#### Description of the task:
Your answer must be the listing repeated word for word, without its pictures.

#### Dataset extract:
++++++++++

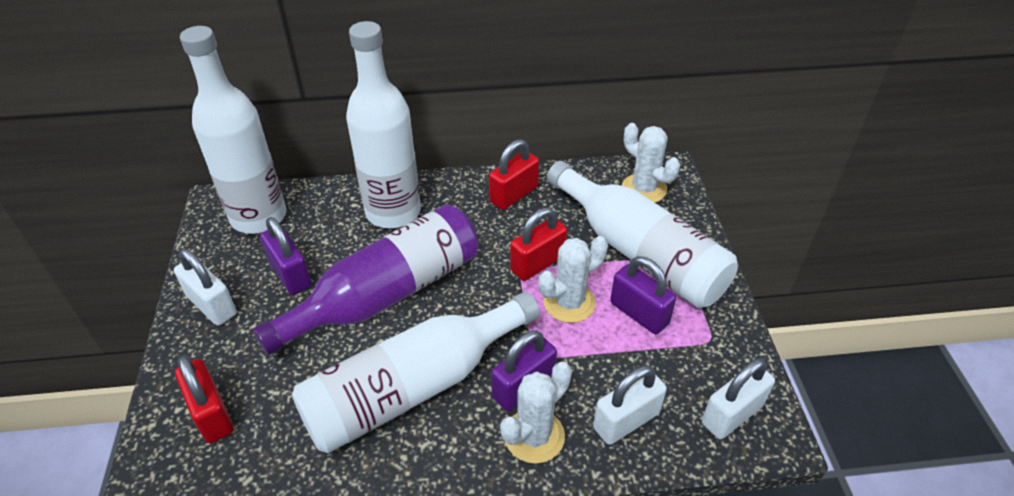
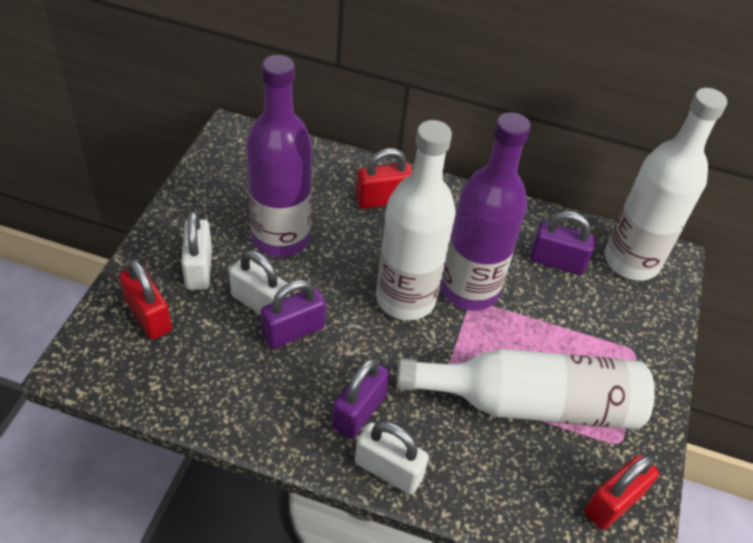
purple bottle: 1 -> 2
white bottle: 4 -> 3
white cactus: 3 -> 0

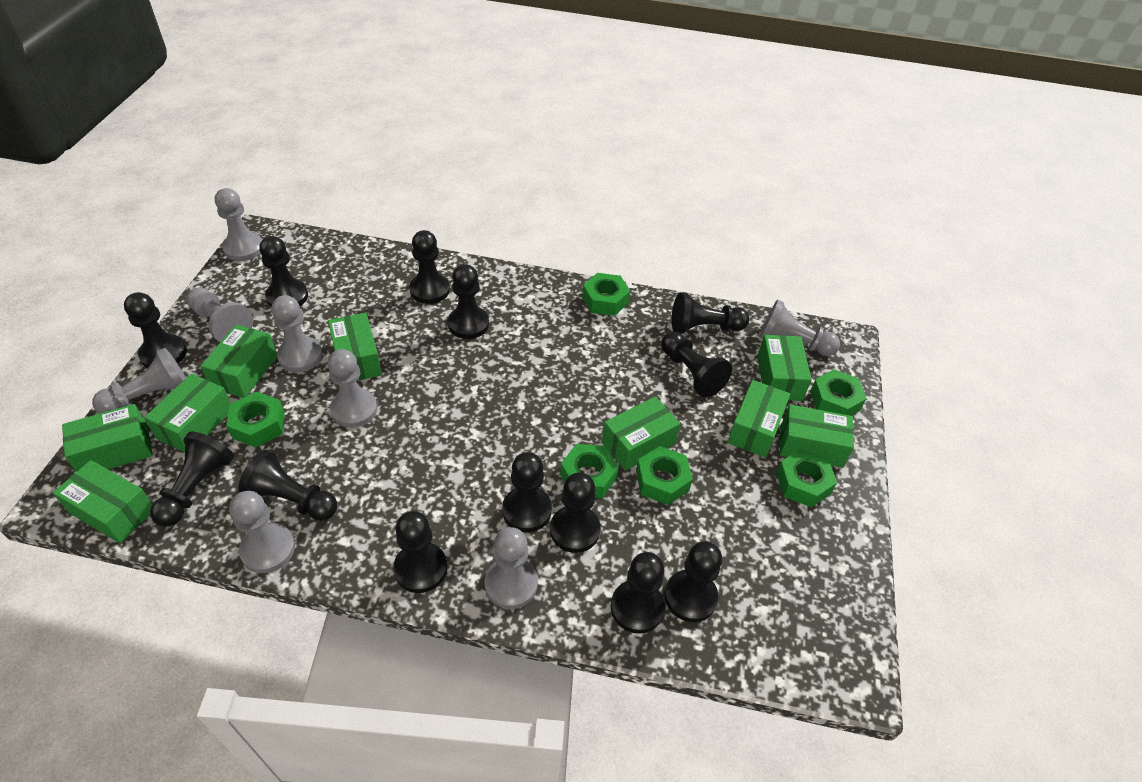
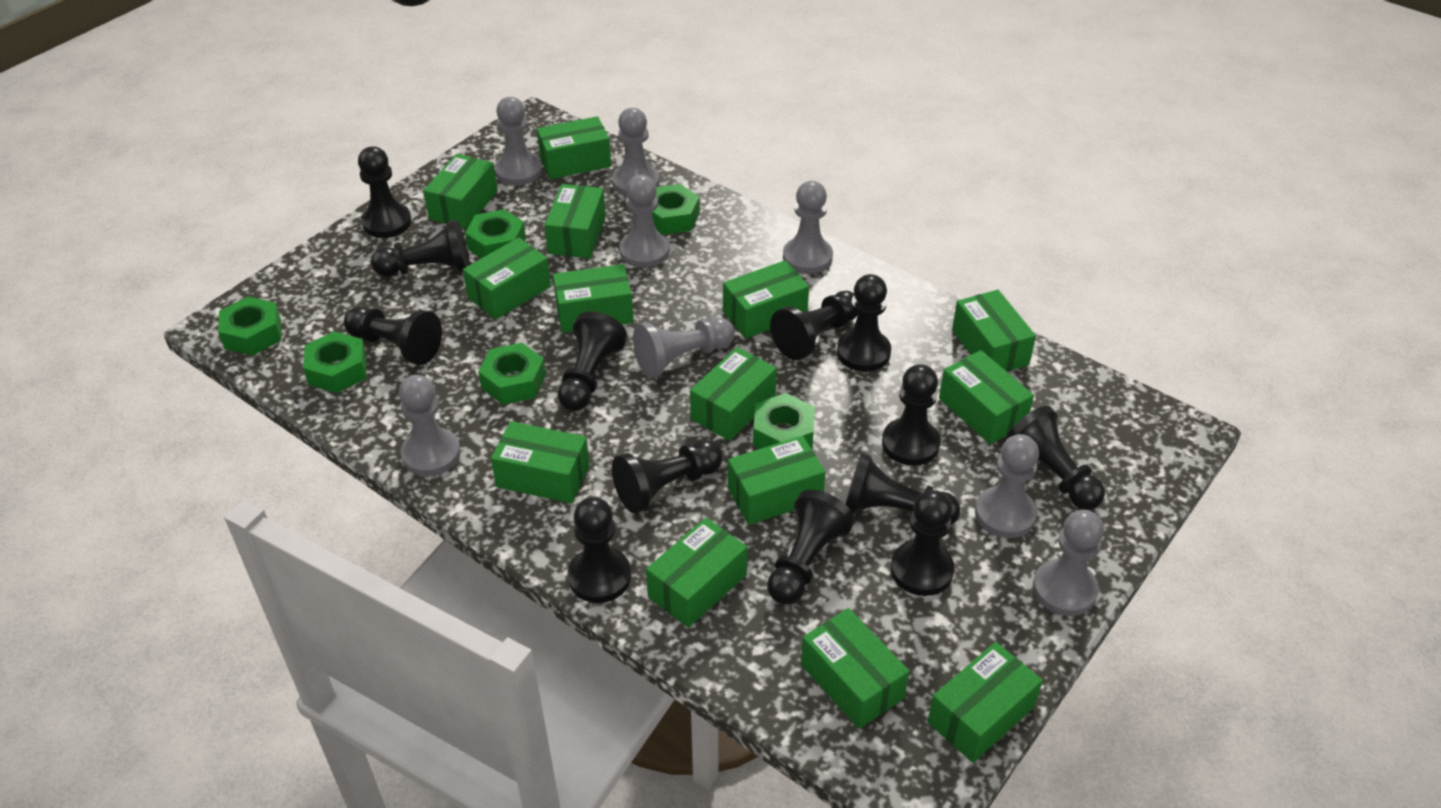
green box: 9 -> 14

++++++++++

#### Exercise response:
purple bottle: 1 -> 2
white bottle: 4 -> 3
white cactus: 3 -> 0

green box: 9 -> 14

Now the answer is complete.